── Data extracts ──

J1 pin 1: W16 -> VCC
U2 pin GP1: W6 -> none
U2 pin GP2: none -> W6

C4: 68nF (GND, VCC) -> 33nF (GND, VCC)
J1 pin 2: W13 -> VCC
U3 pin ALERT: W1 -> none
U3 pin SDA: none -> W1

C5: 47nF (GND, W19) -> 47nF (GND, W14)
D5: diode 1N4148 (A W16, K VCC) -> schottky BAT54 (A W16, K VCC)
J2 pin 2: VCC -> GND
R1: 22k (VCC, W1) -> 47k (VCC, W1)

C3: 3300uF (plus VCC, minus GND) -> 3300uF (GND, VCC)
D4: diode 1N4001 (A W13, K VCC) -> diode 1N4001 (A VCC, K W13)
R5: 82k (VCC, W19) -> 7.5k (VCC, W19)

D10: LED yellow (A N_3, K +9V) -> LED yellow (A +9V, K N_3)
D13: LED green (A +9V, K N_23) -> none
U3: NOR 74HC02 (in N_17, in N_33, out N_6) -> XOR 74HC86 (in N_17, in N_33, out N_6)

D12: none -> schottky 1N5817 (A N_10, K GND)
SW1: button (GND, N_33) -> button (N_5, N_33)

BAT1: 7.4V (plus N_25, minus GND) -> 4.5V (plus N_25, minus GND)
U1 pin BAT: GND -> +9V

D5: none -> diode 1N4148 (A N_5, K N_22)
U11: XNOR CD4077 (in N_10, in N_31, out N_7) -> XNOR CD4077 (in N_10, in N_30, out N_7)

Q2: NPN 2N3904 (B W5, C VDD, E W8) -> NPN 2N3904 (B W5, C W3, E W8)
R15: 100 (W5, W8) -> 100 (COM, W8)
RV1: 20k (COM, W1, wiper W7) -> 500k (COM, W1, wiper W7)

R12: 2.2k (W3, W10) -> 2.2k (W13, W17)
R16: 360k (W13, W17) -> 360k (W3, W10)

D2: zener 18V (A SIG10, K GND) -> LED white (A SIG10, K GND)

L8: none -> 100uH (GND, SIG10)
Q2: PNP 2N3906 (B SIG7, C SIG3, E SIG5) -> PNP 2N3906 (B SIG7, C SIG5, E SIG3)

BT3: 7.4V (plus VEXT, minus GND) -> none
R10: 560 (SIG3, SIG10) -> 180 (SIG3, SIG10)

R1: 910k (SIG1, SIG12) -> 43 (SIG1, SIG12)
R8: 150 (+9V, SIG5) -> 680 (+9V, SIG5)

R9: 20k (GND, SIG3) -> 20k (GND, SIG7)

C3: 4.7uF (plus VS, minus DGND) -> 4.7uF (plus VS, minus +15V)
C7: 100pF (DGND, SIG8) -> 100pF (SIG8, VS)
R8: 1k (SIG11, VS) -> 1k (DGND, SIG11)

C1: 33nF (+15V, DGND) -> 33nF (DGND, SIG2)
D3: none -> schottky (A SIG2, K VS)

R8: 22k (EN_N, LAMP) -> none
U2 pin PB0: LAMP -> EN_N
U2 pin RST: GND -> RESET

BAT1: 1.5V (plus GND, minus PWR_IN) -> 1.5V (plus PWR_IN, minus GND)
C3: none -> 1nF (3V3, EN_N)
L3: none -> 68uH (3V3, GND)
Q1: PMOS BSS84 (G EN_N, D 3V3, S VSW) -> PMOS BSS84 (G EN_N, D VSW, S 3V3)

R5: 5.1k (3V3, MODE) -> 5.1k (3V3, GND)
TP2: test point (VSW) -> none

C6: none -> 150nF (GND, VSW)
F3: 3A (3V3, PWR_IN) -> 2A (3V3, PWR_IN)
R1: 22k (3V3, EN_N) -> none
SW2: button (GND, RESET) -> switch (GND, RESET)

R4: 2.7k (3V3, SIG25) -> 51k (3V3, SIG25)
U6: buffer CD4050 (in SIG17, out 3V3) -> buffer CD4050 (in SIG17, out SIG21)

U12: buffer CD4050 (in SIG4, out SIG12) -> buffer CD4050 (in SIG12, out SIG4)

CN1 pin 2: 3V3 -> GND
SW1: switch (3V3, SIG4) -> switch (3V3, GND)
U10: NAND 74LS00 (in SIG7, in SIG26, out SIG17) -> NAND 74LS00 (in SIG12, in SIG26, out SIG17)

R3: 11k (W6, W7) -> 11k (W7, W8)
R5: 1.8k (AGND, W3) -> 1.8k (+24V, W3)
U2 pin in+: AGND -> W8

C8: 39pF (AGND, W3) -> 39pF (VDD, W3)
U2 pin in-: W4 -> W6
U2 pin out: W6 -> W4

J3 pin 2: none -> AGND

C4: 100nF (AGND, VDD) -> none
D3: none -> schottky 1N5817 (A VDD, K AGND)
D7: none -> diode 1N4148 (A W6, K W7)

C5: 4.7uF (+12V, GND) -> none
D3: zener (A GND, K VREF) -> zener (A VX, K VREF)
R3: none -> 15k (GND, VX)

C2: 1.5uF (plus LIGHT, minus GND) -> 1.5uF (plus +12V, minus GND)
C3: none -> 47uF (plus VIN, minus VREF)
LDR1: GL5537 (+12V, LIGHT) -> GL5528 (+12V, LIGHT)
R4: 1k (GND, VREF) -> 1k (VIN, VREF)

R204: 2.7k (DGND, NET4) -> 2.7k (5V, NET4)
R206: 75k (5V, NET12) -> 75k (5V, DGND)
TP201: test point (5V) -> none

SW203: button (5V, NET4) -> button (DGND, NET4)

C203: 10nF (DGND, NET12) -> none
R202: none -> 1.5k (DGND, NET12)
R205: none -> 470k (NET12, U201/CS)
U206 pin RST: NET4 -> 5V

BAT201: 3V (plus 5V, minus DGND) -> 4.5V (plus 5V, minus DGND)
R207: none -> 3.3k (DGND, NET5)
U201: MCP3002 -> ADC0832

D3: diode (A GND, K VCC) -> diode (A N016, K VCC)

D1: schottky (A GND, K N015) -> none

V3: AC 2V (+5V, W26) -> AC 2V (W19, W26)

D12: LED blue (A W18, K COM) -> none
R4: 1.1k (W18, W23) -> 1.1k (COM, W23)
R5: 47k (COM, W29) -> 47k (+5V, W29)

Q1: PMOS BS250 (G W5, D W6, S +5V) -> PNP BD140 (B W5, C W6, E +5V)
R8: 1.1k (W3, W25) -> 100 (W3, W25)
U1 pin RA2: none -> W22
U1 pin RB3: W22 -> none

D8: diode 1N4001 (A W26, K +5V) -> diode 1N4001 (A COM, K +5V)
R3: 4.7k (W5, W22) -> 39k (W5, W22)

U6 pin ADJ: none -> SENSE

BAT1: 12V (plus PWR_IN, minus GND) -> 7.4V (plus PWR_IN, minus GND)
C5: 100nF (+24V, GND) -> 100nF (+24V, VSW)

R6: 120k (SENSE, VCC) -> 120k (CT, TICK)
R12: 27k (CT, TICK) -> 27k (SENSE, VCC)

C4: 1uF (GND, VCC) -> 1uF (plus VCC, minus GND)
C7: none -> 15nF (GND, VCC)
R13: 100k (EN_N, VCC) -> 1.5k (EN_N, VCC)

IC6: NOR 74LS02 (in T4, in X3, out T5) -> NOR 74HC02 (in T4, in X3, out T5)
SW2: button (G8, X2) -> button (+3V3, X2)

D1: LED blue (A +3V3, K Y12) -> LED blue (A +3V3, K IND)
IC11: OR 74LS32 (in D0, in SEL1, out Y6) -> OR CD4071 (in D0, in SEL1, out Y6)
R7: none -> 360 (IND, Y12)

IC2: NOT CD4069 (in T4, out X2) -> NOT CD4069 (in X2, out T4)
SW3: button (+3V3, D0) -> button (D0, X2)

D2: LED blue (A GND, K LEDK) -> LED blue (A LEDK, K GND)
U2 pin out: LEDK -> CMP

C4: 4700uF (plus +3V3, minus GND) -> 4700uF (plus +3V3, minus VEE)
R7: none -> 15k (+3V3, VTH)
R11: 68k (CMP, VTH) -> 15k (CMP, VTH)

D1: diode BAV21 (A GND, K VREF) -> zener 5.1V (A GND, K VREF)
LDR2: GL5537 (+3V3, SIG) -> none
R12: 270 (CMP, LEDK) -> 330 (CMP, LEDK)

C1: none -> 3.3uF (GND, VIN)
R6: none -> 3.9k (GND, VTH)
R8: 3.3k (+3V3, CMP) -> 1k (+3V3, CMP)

───

Your goal:
Everything from the first line of the listing above through the line holding "U11: XNOR CD4077" must be retyped exactly; nothing else belongs in the reply.

The answer:
J1 pin 1: W16 -> VCC
U2 pin GP1: W6 -> none
U2 pin GP2: none -> W6

C4: 68nF (GND, VCC) -> 33nF (GND, VCC)
J1 pin 2: W13 -> VCC
U3 pin ALERT: W1 -> none
U3 pin SDA: none -> W1

C5: 47nF (GND, W19) -> 47nF (GND, W14)
D5: diode 1N4148 (A W16, K VCC) -> schottky BAT54 (A W16, K VCC)
J2 pin 2: VCC -> GND
R1: 22k (VCC, W1) -> 47k (VCC, W1)

C3: 3300uF (plus VCC, minus GND) -> 3300uF (GND, VCC)
D4: diode 1N4001 (A W13, K VCC) -> diode 1N4001 (A VCC, K W13)
R5: 82k (VCC, W19) -> 7.5k (VCC, W19)

D10: LED yellow (A N_3, K +9V) -> LED yellow (A +9V, K N_3)
D13: LED green (A +9V, K N_23) -> none
U3: NOR 74HC02 (in N_17, in N_33, out N_6) -> XOR 74HC86 (in N_17, in N_33, out N_6)

D12: none -> schottky 1N5817 (A N_10, K GND)
SW1: button (GND, N_33) -> button (N_5, N_33)

BAT1: 7.4V (plus N_25, minus GND) -> 4.5V (plus N_25, minus GND)
U1 pin BAT: GND -> +9V

D5: none -> diode 1N4148 (A N_5, K N_22)
U11: XNOR CD4077 (in N_10, in N_31, out N_7) -> XNOR CD4077 (in N_10, in N_30, out N_7)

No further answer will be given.